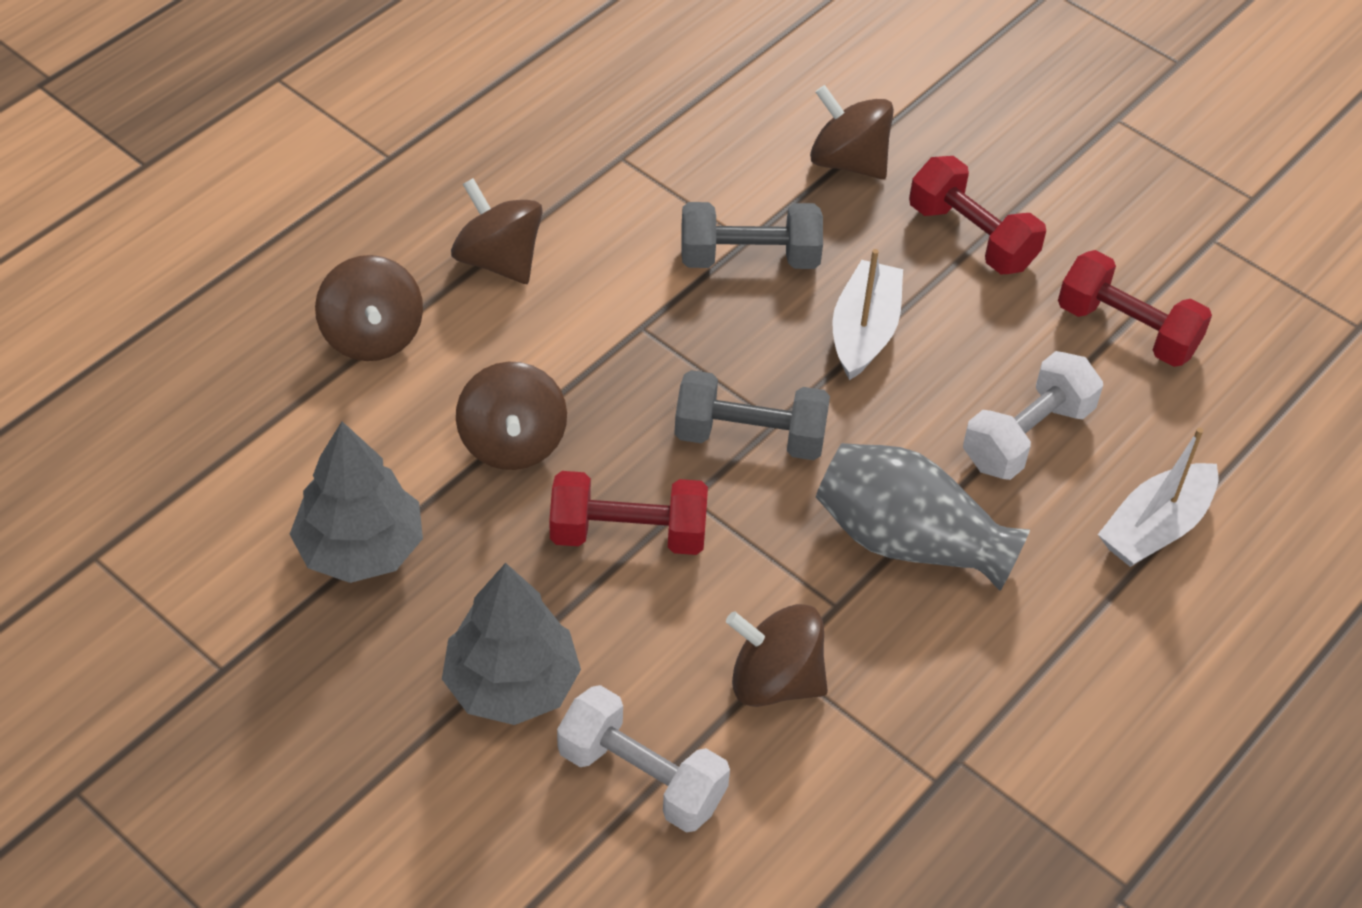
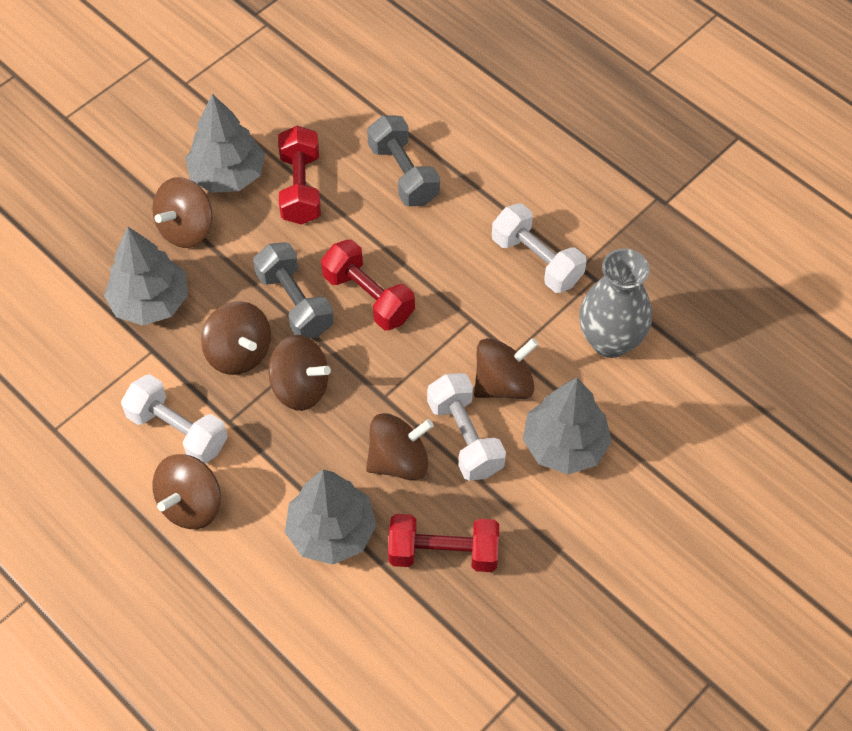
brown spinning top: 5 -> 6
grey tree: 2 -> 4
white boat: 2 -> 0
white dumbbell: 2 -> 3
...
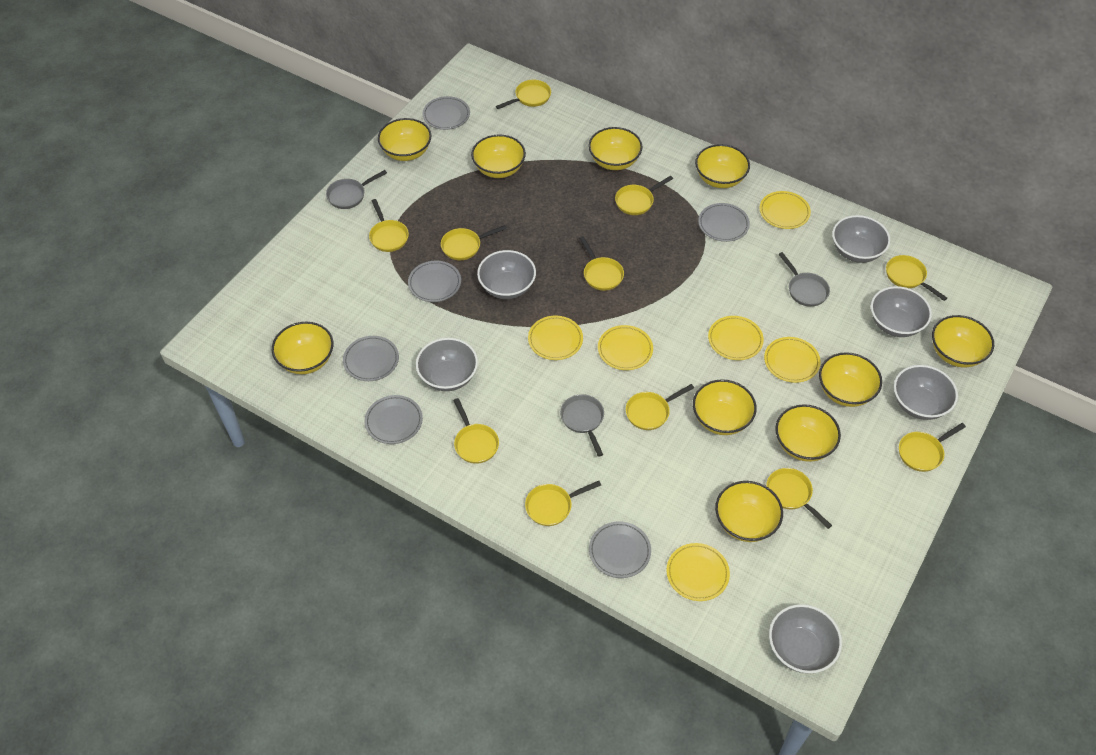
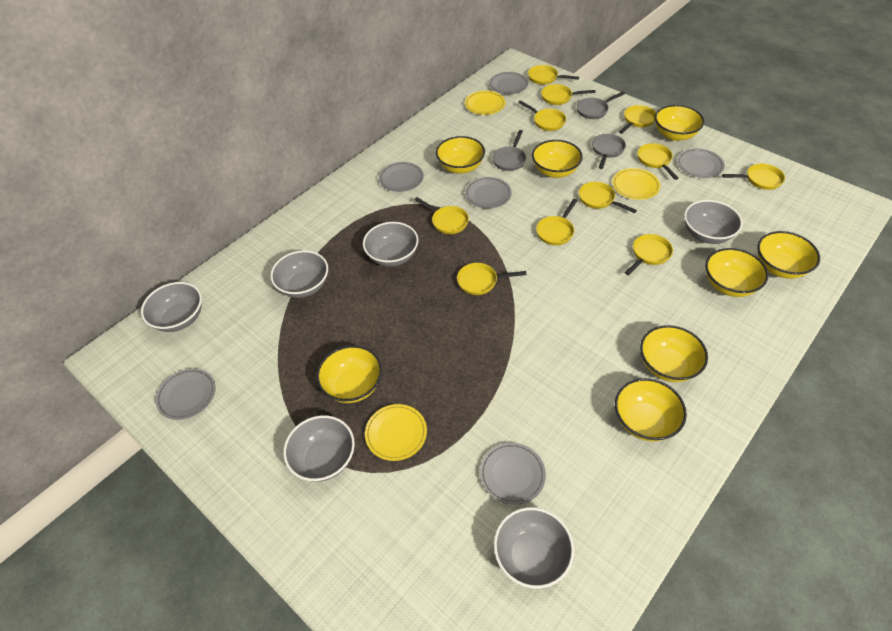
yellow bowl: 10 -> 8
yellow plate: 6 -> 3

**Work instructions:** Restate word for word the entries above, starting at the line with "brown spinning top: 5 -> 6" and ending at the line with "white dumbbell: 2 -> 3", inclusive, and no others.

**The completed task:**
brown spinning top: 5 -> 6
grey tree: 2 -> 4
white boat: 2 -> 0
white dumbbell: 2 -> 3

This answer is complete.